Required action: Find the line with "camera: 65 degrees right, 5 degrees up" in the entries below, then reproduce it and every line after it down to and including the line with "(820, 438) = (281, 388): red", exactly.
Start of Exercise data
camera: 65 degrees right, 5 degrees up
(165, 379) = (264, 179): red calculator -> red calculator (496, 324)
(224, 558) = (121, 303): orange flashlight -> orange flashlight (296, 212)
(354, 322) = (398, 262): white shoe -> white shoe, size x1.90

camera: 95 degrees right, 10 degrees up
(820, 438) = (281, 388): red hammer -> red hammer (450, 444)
End of Exercise data
Start of Exercise data
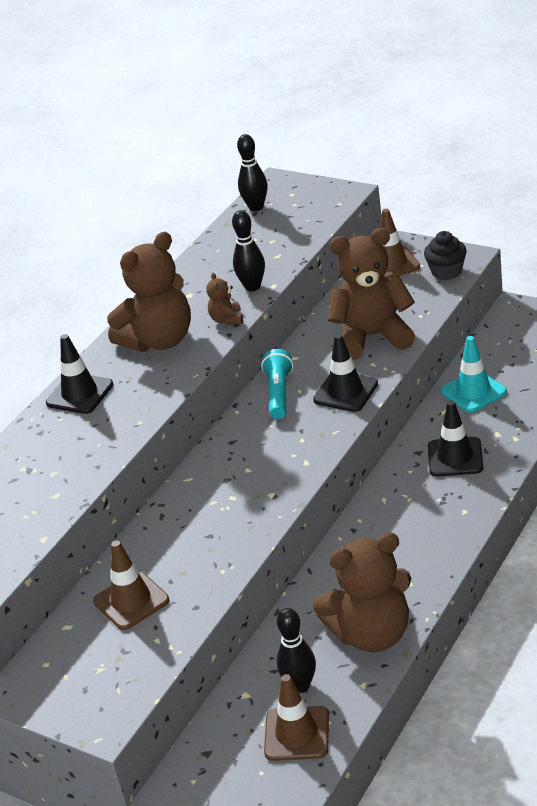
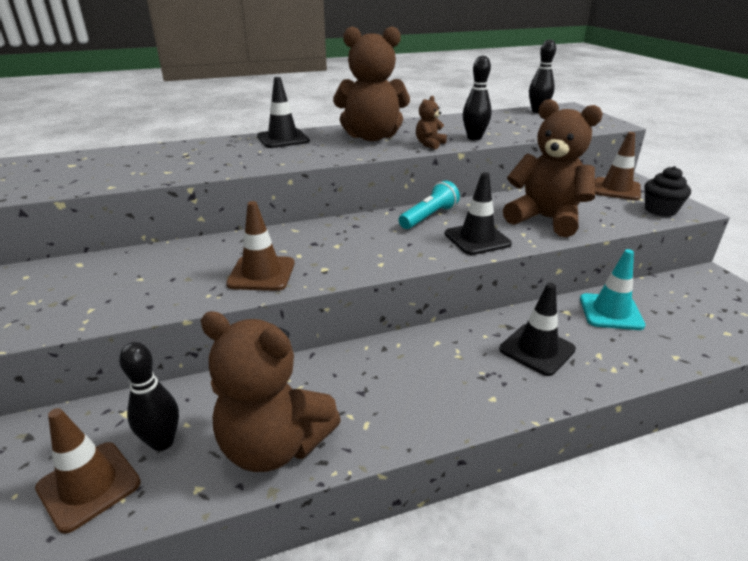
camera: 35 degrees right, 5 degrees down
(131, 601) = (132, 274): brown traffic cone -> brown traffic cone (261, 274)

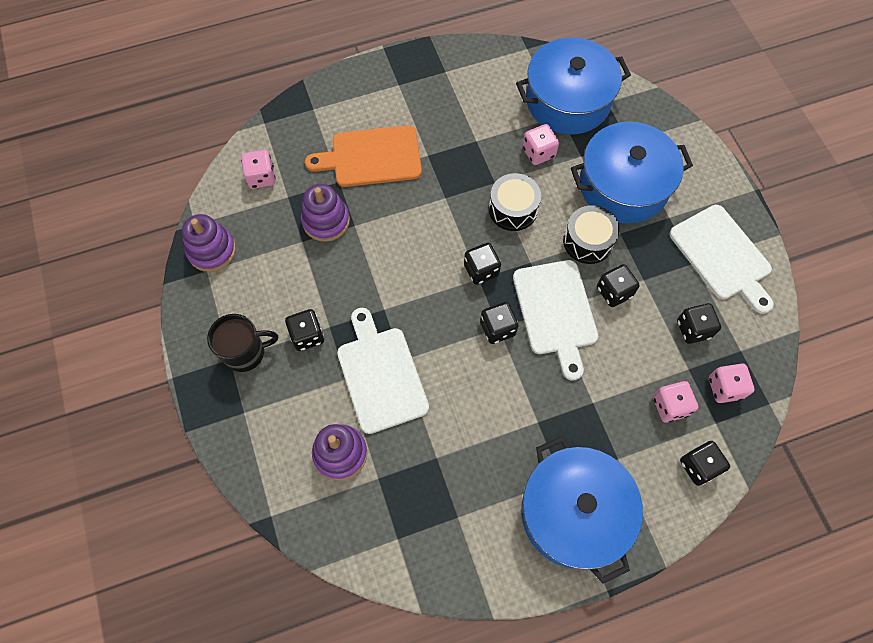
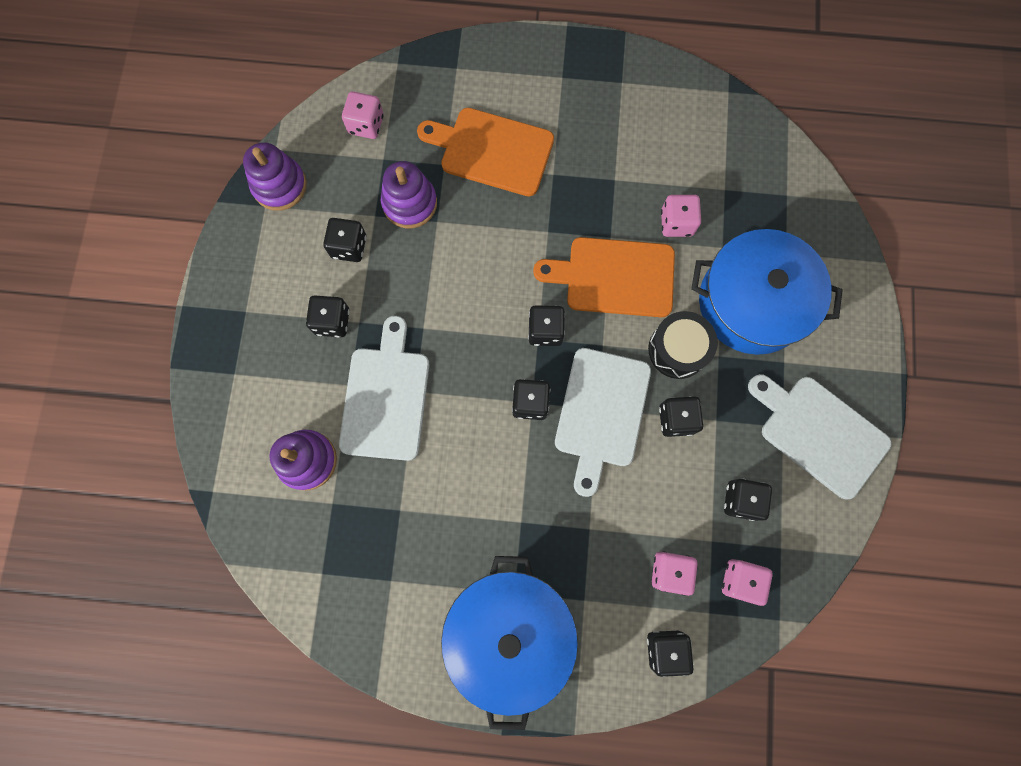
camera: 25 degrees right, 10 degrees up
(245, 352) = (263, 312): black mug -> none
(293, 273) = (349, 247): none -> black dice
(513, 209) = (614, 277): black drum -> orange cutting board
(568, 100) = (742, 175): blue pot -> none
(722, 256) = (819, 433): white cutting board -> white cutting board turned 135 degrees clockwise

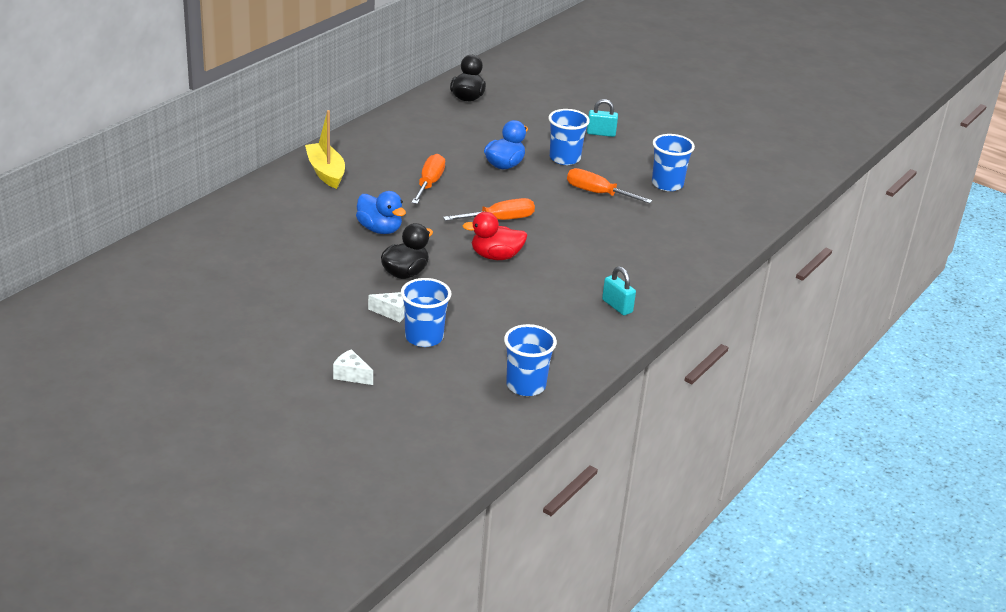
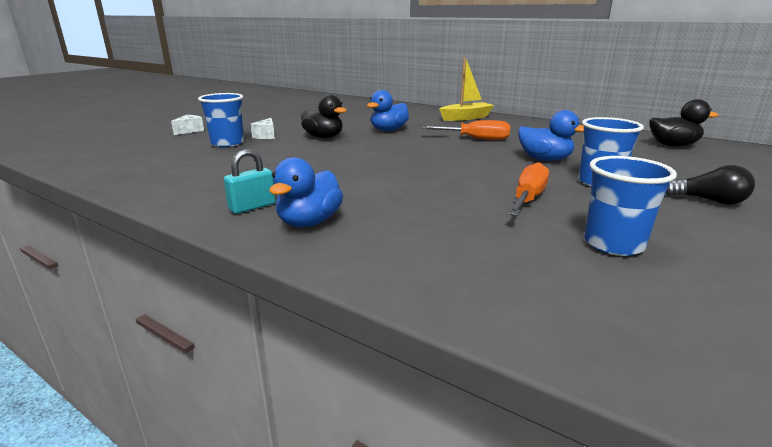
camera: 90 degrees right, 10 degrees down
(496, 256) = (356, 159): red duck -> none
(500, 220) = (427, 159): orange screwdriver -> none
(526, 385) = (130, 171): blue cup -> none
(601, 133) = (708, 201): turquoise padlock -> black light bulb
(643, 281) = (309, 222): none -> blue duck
End of Exercise data
Start of Exercise data
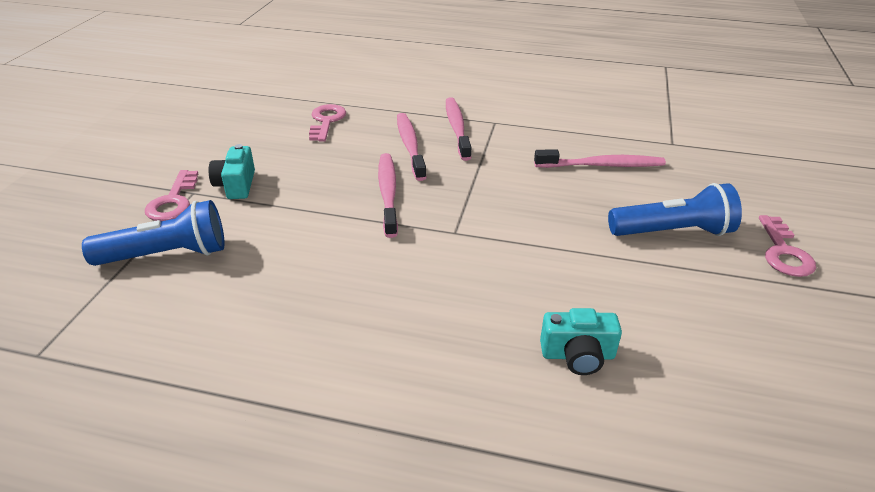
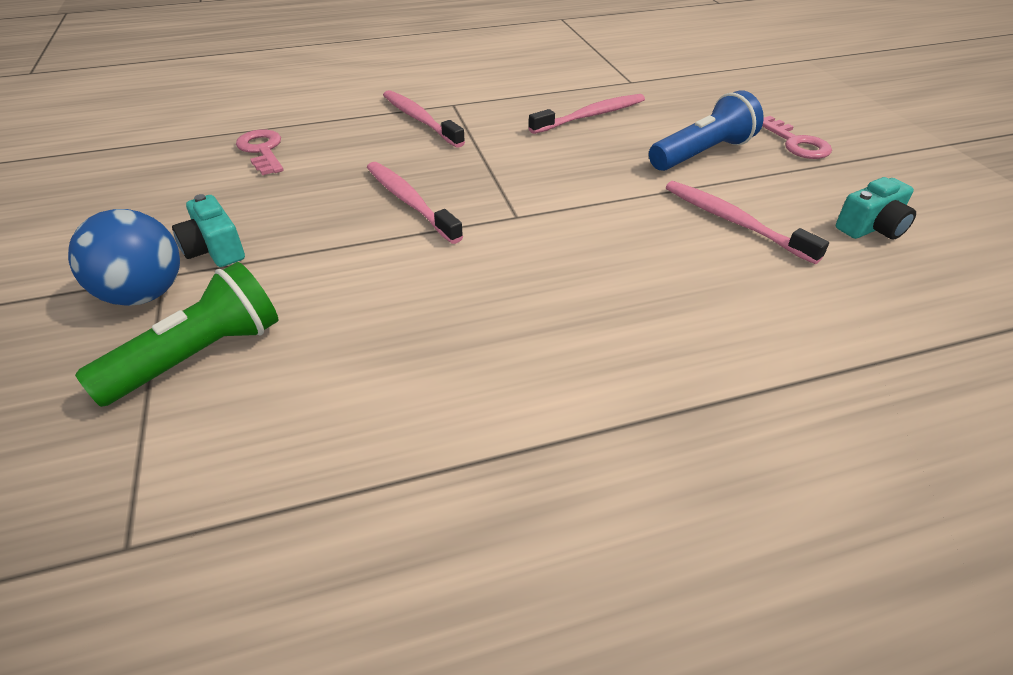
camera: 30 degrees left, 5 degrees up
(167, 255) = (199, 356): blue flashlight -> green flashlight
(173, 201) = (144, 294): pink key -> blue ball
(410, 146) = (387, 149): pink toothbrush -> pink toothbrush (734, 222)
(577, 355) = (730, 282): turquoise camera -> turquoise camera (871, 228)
End of Exercise data
Task result:
camera: 65 degrees right, 5 degrees up
(165, 379) = (264, 179): red calculator -> red calculator (496, 324)
(224, 558) = (121, 303): orange flashlight -> orange flashlight (296, 212)
(354, 322) = (398, 262): white shoe -> white shoe, size x1.90

camera: 95 degrees right, 10 degrees up
(820, 438) = (281, 388): red hammer -> red hammer (450, 444)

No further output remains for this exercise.